What to produce:
The lines to transcribe run from the top of the material below to the line with "white 1x1 brick", inclusive. Leave the pictures behind.

Dataset records:
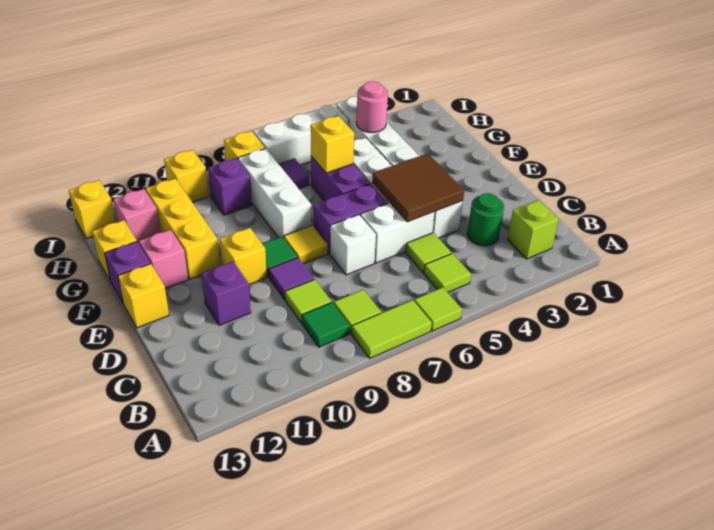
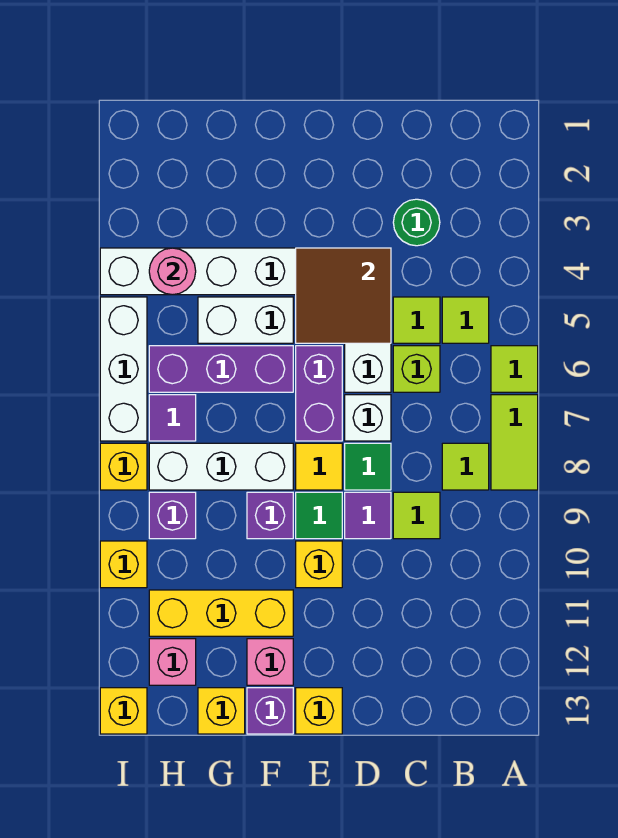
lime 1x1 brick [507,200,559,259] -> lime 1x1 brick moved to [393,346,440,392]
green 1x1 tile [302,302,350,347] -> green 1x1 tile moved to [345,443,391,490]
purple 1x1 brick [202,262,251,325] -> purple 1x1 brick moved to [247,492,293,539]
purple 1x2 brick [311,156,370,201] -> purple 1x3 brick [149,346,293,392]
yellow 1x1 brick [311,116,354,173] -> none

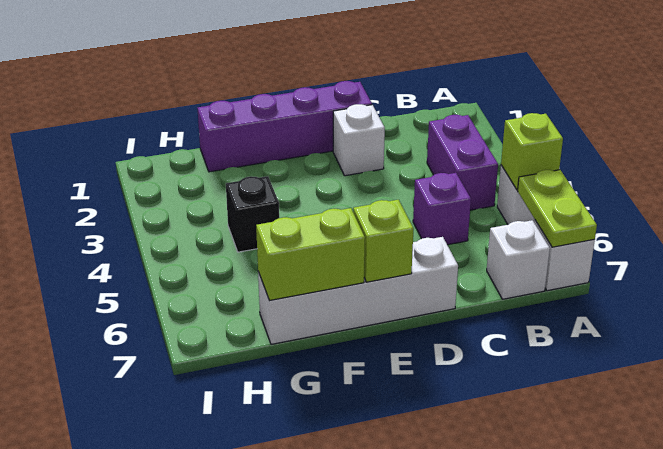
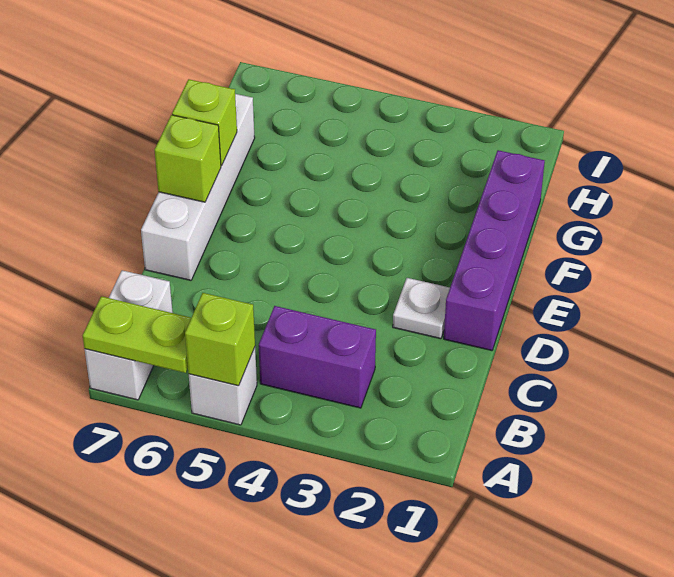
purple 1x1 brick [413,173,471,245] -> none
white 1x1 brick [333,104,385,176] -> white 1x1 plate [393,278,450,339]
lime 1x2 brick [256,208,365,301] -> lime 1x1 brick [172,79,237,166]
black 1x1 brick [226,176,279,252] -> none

Response below:
lime 1x1 brick [507,200,559,259] -> lime 1x1 brick moved to [393,346,440,392]
green 1x1 tile [302,302,350,347] -> green 1x1 tile moved to [345,443,391,490]
purple 1x1 brick [202,262,251,325] -> purple 1x1 brick moved to [247,492,293,539]
purple 1x2 brick [311,156,370,201] -> purple 1x3 brick [149,346,293,392]
yellow 1x1 brick [311,116,354,173] -> none

purple 1x1 brick [413,173,471,245] -> none
white 1x1 brick [333,104,385,176] -> white 1x1 plate [393,278,450,339]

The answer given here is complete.